What to do - An exact copy of every record below is needed, with the pictures left out.

Exercise data section start

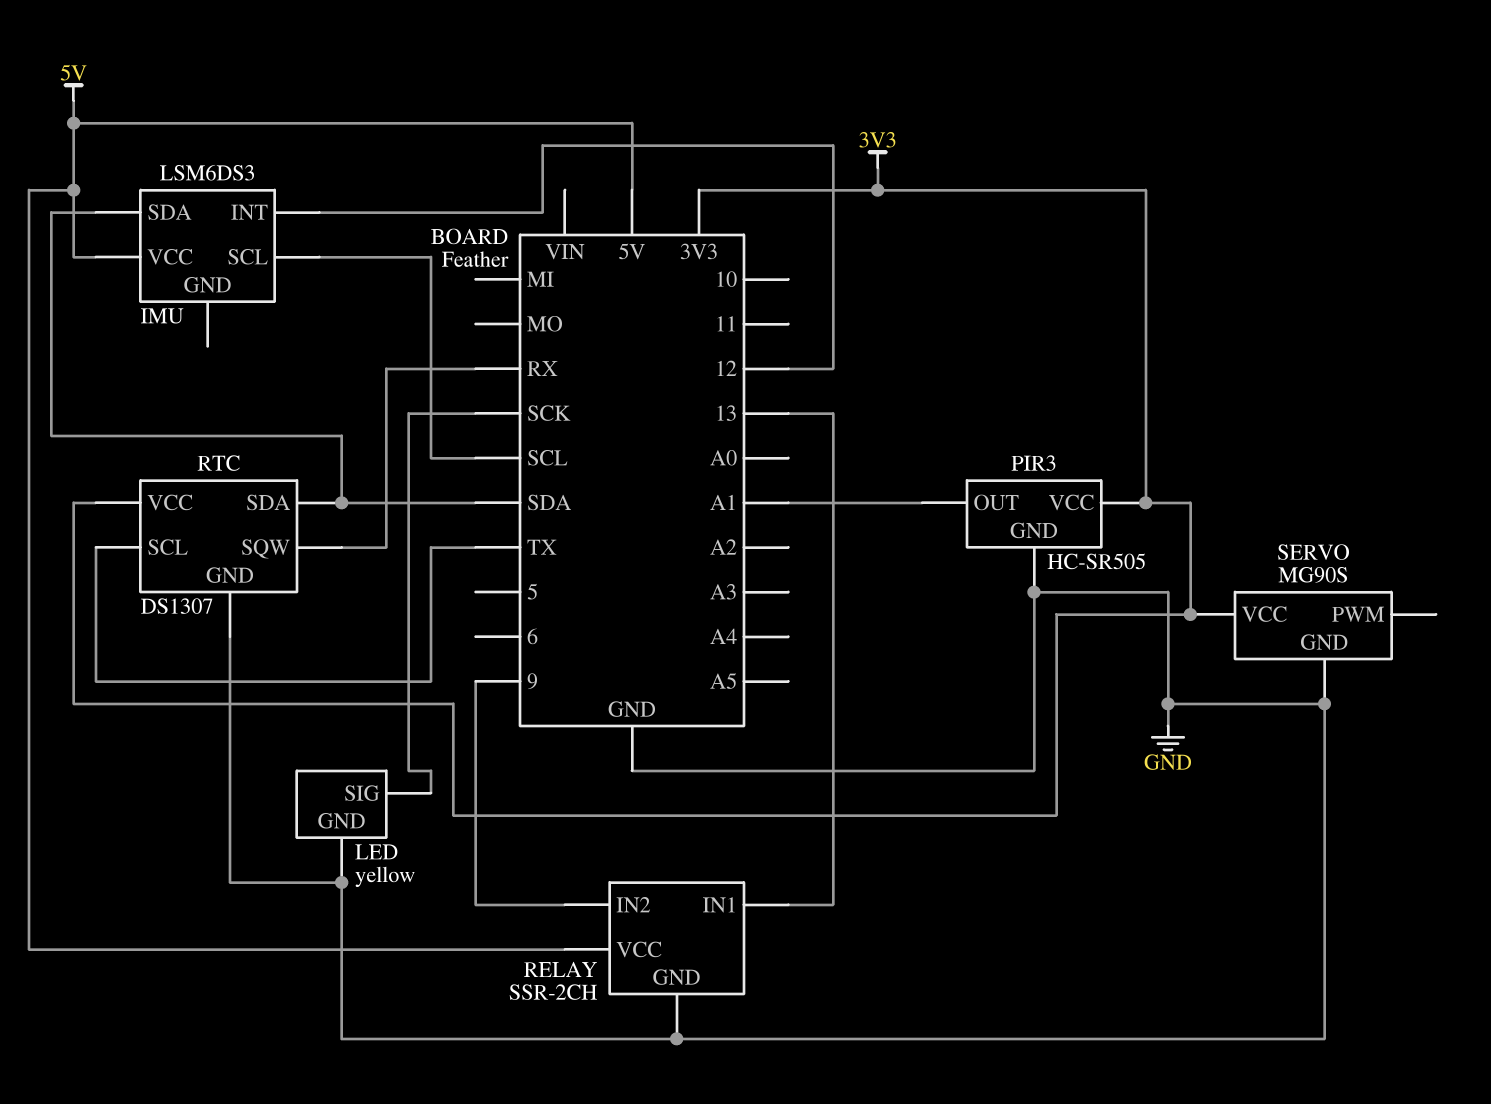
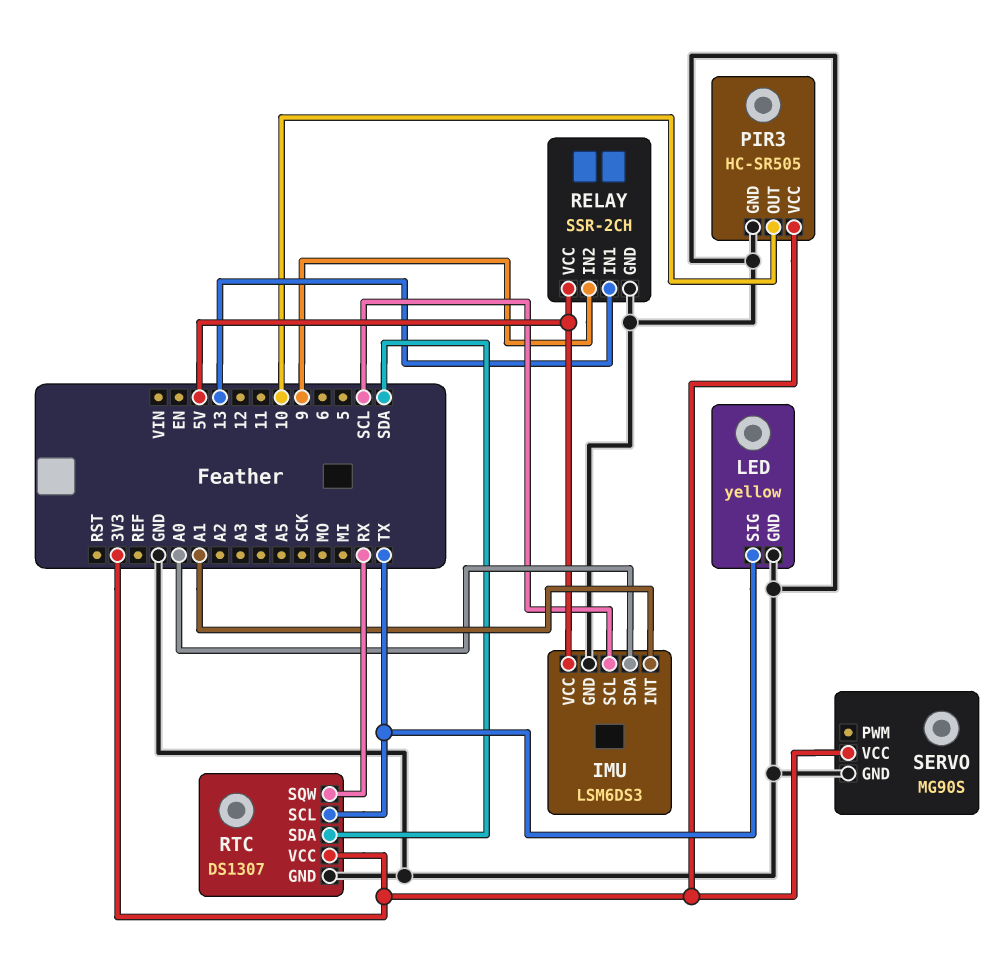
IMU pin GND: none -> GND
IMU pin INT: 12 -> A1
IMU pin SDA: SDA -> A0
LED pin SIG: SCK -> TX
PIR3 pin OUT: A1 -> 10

Exercise data section end

Exercise answer -
IMU pin GND: none -> GND
IMU pin INT: 12 -> A1
IMU pin SDA: SDA -> A0
LED pin SIG: SCK -> TX
PIR3 pin OUT: A1 -> 10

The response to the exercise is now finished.